TASK DIRECTIONS:
Print, please, the line that contains "none -> blue brick G1 level 2" and each line after it to the end of the entries, unchanged and with nothing else.

....

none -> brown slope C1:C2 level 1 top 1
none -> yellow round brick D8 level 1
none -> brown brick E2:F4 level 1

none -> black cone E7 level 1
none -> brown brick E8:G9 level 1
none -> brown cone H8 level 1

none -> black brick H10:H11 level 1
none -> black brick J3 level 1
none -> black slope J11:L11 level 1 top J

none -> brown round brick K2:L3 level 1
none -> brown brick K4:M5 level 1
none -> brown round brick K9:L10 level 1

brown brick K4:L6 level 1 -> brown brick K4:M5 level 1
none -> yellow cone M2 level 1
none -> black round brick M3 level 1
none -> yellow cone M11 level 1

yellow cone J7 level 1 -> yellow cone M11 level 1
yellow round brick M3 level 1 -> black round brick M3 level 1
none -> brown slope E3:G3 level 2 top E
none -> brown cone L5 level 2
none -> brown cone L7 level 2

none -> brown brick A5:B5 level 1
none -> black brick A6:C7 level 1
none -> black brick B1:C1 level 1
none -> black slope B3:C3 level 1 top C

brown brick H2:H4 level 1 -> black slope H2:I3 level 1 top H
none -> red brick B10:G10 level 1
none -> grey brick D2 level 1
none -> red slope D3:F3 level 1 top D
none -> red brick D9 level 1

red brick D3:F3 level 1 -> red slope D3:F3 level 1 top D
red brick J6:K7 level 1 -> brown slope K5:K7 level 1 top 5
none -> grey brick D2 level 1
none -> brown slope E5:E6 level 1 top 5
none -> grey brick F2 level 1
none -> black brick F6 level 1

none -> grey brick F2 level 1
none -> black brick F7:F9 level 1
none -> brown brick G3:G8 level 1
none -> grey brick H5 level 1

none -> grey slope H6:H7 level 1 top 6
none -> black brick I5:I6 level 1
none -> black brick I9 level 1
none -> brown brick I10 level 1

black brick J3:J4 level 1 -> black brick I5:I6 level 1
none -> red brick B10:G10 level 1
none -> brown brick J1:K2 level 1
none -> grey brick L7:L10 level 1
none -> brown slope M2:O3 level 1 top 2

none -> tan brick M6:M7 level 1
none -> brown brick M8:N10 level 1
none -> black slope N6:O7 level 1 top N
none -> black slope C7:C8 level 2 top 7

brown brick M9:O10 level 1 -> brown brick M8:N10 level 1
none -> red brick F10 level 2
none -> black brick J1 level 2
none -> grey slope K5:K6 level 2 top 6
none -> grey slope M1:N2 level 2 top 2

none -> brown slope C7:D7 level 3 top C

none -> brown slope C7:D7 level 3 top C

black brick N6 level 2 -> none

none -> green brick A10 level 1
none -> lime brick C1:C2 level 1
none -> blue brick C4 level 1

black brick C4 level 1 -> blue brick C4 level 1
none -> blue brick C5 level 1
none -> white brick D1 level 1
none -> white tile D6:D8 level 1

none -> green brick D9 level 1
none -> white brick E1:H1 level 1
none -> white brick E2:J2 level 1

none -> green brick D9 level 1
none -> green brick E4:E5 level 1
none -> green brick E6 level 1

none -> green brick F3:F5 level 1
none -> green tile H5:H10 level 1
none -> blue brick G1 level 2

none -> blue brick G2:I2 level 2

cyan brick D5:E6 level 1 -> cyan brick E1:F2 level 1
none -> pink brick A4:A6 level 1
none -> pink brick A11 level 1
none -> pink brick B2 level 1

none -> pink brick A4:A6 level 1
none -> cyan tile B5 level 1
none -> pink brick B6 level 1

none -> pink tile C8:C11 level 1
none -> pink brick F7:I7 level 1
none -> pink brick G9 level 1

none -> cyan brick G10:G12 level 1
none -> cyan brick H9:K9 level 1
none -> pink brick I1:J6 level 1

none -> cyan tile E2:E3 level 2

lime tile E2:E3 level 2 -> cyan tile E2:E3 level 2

....

OUTPUT FOR THIS TASK:
none -> blue brick G1 level 2

none -> blue brick G2:I2 level 2

cyan brick D5:E6 level 1 -> cyan brick E1:F2 level 1
none -> pink brick A4:A6 level 1
none -> pink brick A11 level 1
none -> pink brick B2 level 1

none -> pink brick A4:A6 level 1
none -> cyan tile B5 level 1
none -> pink brick B6 level 1

none -> pink tile C8:C11 level 1
none -> pink brick F7:I7 level 1
none -> pink brick G9 level 1

none -> cyan brick G10:G12 level 1
none -> cyan brick H9:K9 level 1
none -> pink brick I1:J6 level 1

none -> cyan tile E2:E3 level 2

lime tile E2:E3 level 2 -> cyan tile E2:E3 level 2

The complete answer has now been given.